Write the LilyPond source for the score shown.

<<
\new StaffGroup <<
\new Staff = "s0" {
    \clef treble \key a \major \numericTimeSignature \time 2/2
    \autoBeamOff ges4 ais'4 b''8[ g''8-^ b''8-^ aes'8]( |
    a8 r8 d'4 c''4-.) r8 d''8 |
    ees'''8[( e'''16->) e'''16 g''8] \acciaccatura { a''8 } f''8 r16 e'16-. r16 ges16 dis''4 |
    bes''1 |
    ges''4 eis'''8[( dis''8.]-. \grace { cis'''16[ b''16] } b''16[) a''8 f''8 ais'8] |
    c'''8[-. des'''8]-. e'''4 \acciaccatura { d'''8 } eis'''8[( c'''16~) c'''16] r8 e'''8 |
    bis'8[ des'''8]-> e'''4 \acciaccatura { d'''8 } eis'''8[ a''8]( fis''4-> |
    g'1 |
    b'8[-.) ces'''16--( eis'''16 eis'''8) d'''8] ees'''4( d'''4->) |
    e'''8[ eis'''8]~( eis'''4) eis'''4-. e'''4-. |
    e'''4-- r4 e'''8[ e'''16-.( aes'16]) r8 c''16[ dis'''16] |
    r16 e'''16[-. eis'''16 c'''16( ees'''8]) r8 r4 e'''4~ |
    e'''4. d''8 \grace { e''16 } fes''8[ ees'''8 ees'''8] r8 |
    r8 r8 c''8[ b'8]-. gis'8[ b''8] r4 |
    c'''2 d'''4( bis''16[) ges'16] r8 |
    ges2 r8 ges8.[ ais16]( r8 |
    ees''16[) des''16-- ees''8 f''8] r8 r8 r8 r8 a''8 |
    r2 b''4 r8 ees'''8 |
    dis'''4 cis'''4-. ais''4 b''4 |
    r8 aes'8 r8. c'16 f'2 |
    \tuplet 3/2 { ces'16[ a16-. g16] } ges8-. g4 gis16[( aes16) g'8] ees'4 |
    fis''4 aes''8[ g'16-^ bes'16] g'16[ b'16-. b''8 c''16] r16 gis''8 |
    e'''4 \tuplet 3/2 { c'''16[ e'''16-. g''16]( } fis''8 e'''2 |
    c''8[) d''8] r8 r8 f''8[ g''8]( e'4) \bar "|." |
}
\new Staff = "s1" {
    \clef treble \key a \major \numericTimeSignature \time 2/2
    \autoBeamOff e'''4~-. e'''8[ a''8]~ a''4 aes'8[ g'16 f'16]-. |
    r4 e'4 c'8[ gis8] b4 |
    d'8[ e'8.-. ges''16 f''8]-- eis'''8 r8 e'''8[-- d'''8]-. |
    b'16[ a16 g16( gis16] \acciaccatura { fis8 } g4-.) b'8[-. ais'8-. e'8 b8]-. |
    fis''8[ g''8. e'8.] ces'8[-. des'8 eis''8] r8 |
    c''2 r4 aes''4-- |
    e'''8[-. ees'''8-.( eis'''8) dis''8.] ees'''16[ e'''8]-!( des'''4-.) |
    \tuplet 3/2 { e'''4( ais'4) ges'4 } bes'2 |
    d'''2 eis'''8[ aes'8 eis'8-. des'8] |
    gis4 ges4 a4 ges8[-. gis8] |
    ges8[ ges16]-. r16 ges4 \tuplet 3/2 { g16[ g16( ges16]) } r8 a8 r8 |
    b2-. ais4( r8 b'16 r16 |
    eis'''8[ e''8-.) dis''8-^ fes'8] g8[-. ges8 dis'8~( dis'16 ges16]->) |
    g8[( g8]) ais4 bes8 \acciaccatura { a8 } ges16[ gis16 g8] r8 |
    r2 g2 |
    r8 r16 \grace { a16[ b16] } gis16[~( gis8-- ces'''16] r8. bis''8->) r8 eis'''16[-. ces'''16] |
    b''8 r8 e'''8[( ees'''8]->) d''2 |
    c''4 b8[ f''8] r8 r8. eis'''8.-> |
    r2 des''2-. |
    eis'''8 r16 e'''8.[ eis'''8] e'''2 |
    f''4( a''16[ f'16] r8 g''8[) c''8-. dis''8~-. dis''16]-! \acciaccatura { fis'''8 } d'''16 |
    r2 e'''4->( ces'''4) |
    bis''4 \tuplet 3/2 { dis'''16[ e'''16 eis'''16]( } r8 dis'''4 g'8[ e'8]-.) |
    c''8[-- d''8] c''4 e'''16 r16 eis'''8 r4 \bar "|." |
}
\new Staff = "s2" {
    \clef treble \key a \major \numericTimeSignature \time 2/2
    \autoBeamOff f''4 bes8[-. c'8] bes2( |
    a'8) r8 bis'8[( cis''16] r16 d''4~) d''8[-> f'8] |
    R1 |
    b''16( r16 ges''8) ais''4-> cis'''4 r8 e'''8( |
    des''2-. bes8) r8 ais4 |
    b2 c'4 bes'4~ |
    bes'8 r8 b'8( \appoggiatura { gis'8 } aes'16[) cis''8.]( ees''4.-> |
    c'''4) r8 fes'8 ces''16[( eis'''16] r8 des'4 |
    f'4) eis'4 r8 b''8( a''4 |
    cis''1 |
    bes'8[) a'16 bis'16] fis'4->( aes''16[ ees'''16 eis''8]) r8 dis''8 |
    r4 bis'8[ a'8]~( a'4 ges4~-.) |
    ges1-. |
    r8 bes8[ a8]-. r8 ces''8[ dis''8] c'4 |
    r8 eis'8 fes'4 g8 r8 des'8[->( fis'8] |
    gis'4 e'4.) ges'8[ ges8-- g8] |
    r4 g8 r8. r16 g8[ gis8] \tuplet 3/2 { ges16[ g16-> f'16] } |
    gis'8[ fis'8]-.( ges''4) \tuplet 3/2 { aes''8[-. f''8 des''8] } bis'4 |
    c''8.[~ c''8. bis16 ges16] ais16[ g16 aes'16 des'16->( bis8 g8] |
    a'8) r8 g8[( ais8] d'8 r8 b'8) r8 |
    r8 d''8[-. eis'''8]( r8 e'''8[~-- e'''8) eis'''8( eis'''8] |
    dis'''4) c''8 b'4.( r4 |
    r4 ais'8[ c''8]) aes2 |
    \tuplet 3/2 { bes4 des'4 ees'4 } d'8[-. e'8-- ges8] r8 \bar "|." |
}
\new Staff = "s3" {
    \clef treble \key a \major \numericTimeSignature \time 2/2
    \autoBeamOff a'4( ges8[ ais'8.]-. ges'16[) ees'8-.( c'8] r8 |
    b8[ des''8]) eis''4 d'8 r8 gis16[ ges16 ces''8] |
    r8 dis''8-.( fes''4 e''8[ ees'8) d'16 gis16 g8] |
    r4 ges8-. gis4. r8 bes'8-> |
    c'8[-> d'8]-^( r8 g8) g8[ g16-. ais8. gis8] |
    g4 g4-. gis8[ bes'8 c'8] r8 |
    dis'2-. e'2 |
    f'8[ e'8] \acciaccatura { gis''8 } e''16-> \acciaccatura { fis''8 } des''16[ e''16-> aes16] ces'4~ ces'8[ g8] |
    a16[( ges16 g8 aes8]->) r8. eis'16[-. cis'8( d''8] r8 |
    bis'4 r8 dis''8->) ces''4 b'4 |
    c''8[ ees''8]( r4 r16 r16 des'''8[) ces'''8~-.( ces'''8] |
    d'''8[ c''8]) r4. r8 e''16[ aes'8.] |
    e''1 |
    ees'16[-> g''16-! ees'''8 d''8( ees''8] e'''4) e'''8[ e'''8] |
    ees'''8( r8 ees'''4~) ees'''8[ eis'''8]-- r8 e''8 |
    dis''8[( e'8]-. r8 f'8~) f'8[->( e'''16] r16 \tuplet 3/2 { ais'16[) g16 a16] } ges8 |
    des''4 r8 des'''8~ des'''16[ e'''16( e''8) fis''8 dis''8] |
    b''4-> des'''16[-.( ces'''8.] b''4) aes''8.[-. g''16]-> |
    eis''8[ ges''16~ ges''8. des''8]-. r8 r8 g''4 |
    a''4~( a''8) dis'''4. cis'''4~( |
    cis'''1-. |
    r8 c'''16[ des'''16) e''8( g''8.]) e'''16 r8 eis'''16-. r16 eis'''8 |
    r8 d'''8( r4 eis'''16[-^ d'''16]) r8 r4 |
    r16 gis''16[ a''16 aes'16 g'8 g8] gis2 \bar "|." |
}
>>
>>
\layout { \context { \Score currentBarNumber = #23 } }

-----

## [GIVEN PROBLEM]
How many lines in the LilyPond source above contain the string "acciaccatura", counting only matches with the same case? Reply with the tally alone.

## [WRITTEN REPLY]
7